(About this exercise): Go through the data below and repeat it exactly, skipping each picture.

(Provided material):
....................
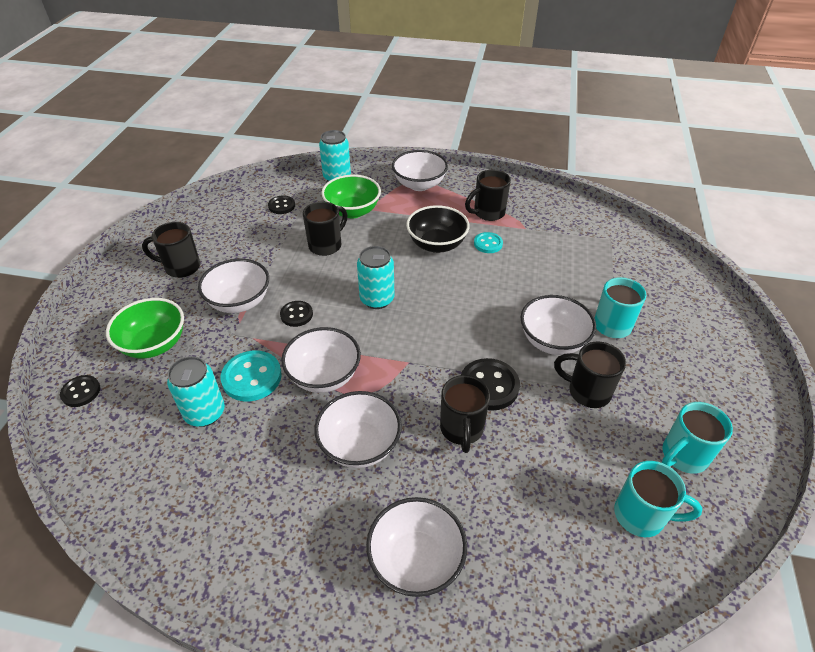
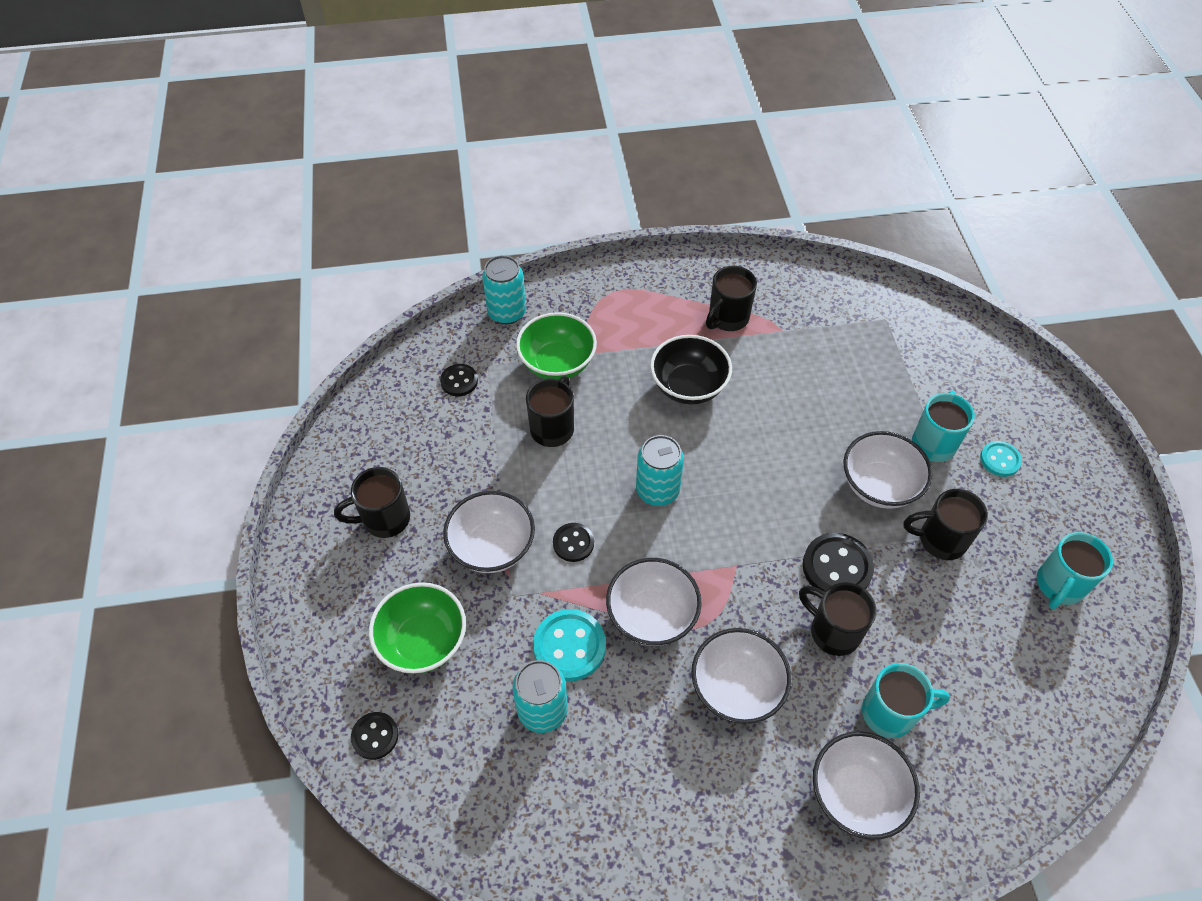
camera: 20 degrees left, 10 degrees up
(419, 185) = (621, 295): white bowl -> none
(461, 429) = (833, 631): black mug -> black mug turned 150 degrees clockwise
(488, 244) = (748, 367): turquoise button -> turquoise button (1000, 460)
(641, 516) = (1044, 667): turquoise mug -> turquoise mug (890, 713)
....................
(Solution to the exercise):
camera: 20 degrees left, 10 degrees up
(419, 185) = (621, 295): white bowl -> none
(461, 429) = (833, 631): black mug -> black mug turned 150 degrees clockwise
(488, 244) = (748, 367): turquoise button -> turquoise button (1000, 460)
(641, 516) = (1044, 667): turquoise mug -> turquoise mug (890, 713)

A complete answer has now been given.